## EXERCISE PROMPT
The whole listing, pictures aside, should be reproduced exactly.

## DATA
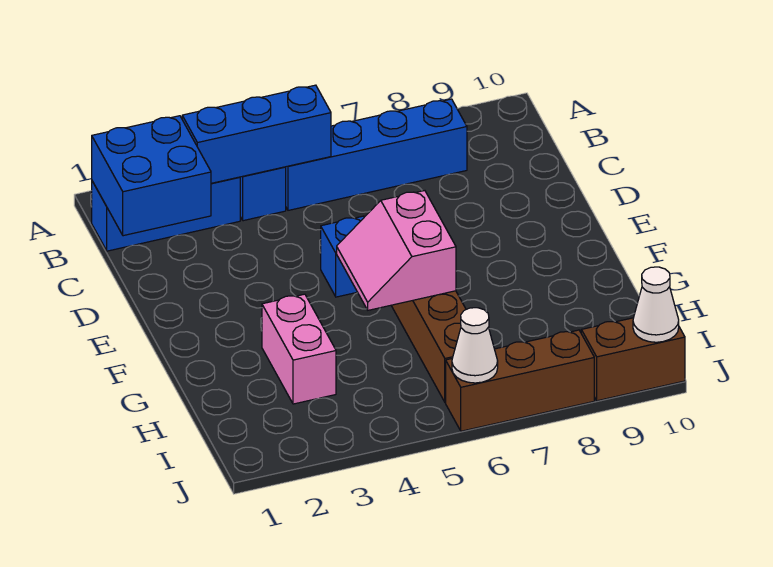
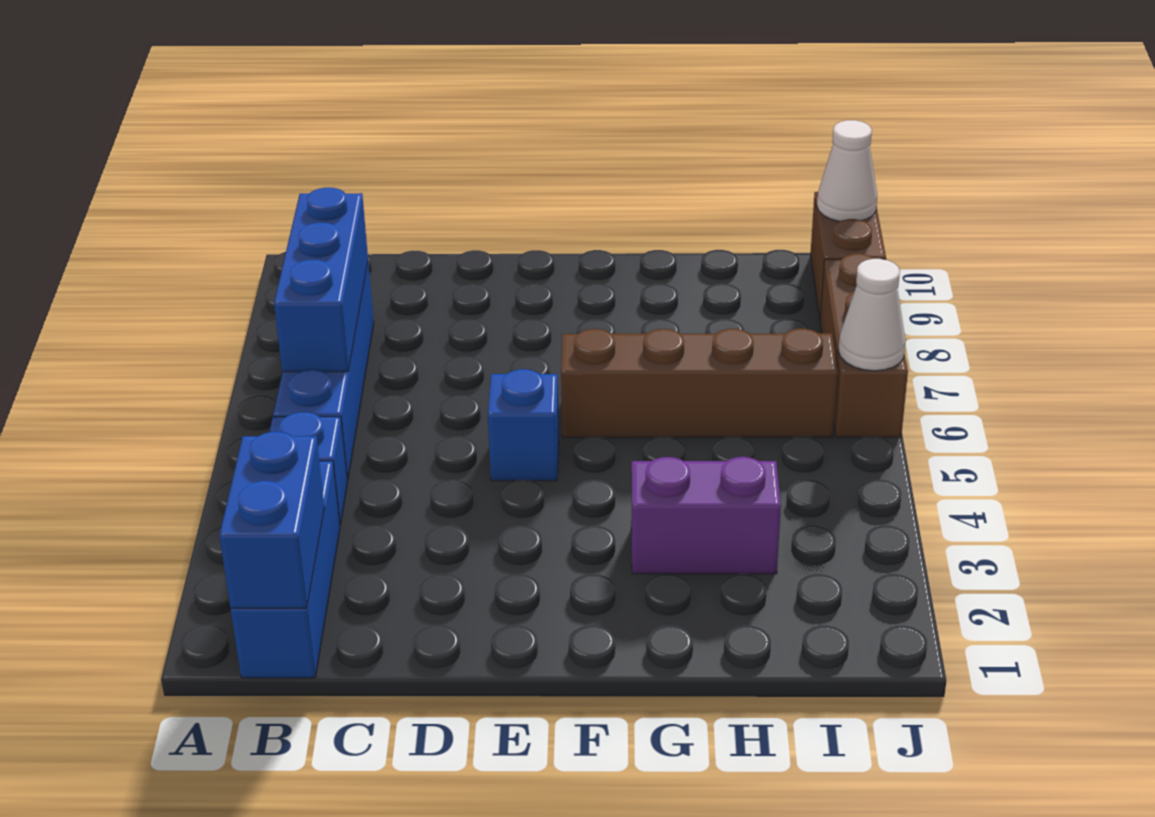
blue brick B1:C2 level 2 -> blue brick B1:B2 level 2
blue brick B3:B5 level 2 -> blue brick B6:B8 level 2
pink slope F5:G6 level 2 top 6 -> none
pink brick G3:H3 level 1 -> purple brick G3:H3 level 1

## SOLUTION TO THE PROBLEM
blue brick B1:C2 level 2 -> blue brick B1:B2 level 2
blue brick B3:B5 level 2 -> blue brick B6:B8 level 2
pink slope F5:G6 level 2 top 6 -> none
pink brick G3:H3 level 1 -> purple brick G3:H3 level 1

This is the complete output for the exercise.